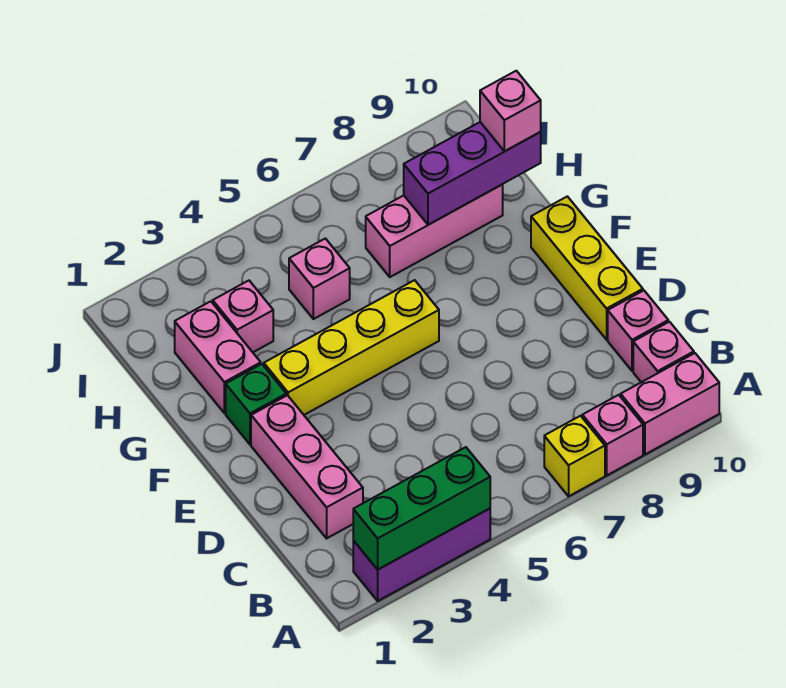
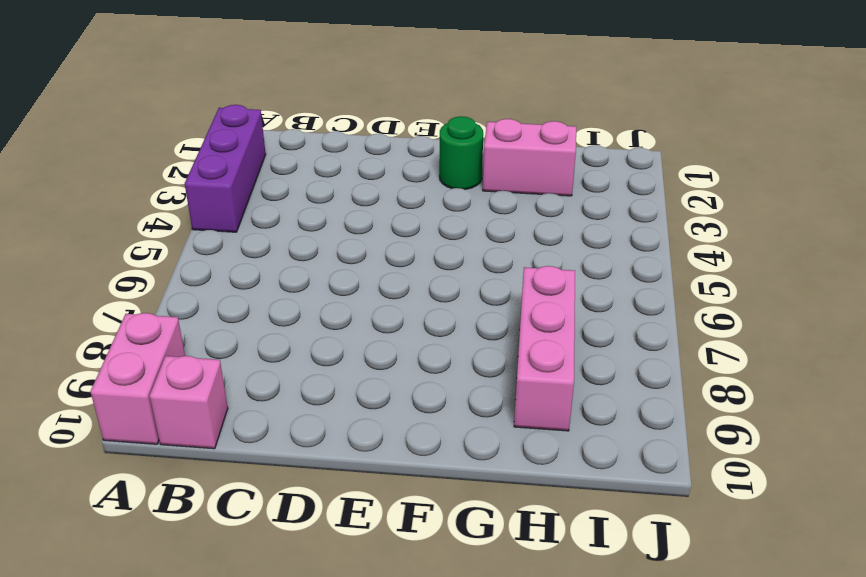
green round brick F2 level 1 -> green brick F2 level 1
none -> yellow brick A7 level 1
none -> pink brick A8 level 1
none -> pink brick C2:E2 level 1

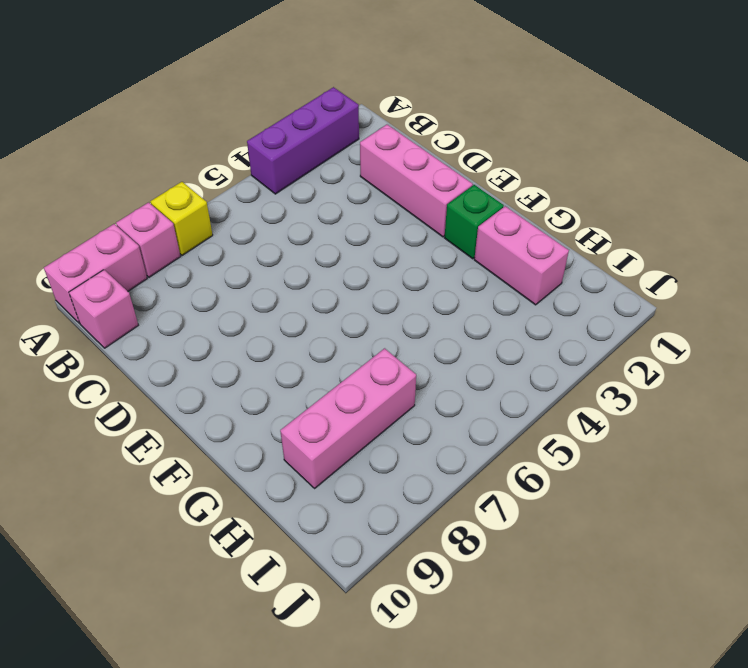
none -> pink brick C10 level 1
none -> yellow brick D10:F10 level 1
none -> yellow brick F3:F6 level 1

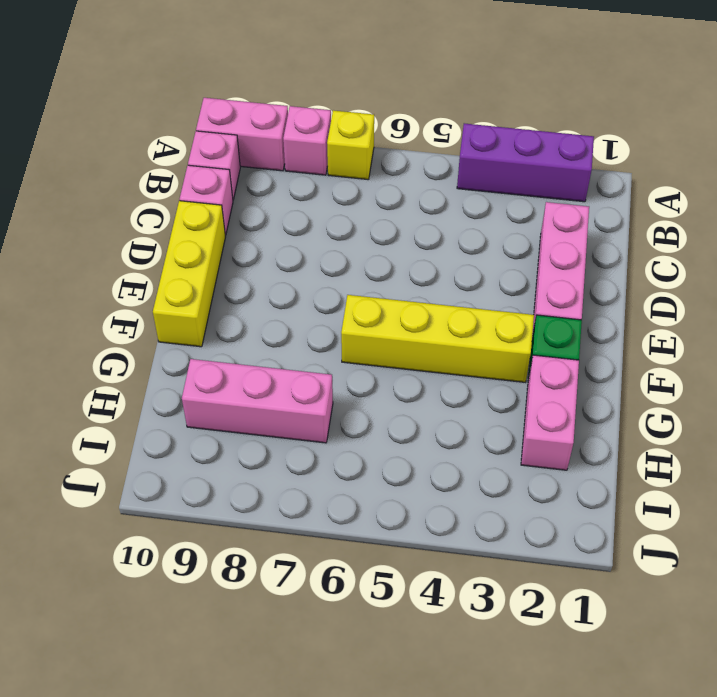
none -> pink brick H3 level 1
none -> pink brick H5 level 1
none -> green brick A2:A4 level 2

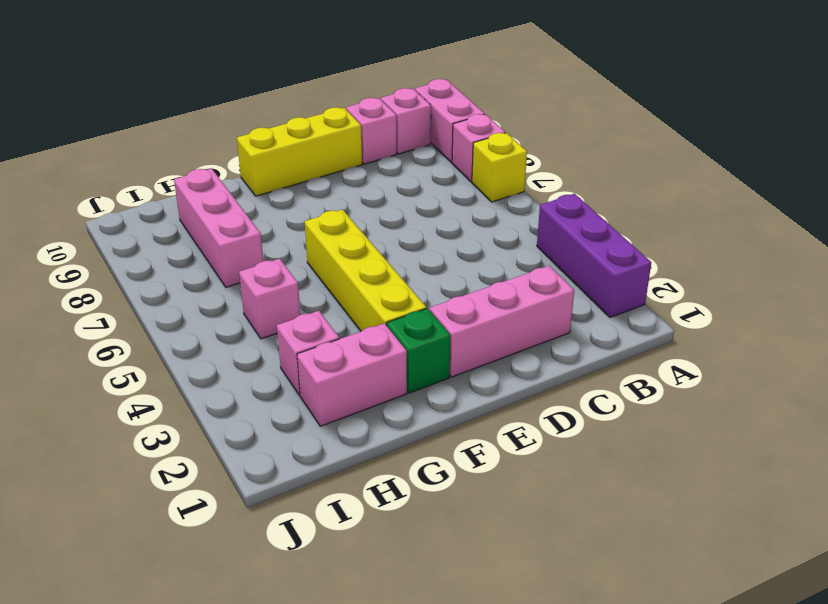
none -> green brick A2:A4 level 2
none -> purple brick H8:H10 level 2
none -> pink brick H10 level 3

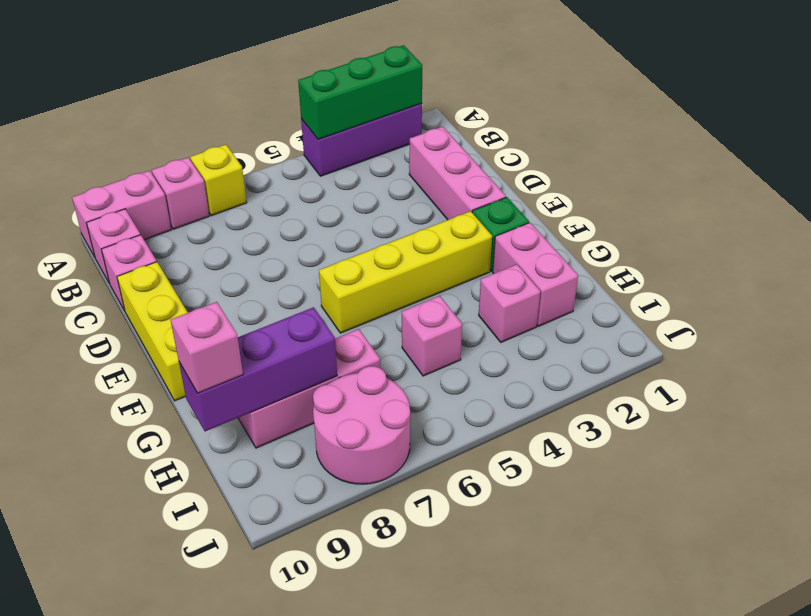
pink round brick I7:J8 level 1 -> none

******************************

### What is expected
Could you repeat all of the data exactly, minus the pictures?

### Solved problem
green round brick F2 level 1 -> green brick F2 level 1
none -> yellow brick A7 level 1
none -> pink brick A8 level 1
none -> pink brick C2:E2 level 1

none -> pink brick C10 level 1
none -> yellow brick D10:F10 level 1
none -> yellow brick F3:F6 level 1

none -> pink brick H3 level 1
none -> pink brick H5 level 1
none -> green brick A2:A4 level 2

none -> green brick A2:A4 level 2
none -> purple brick H8:H10 level 2
none -> pink brick H10 level 3

pink round brick I7:J8 level 1 -> none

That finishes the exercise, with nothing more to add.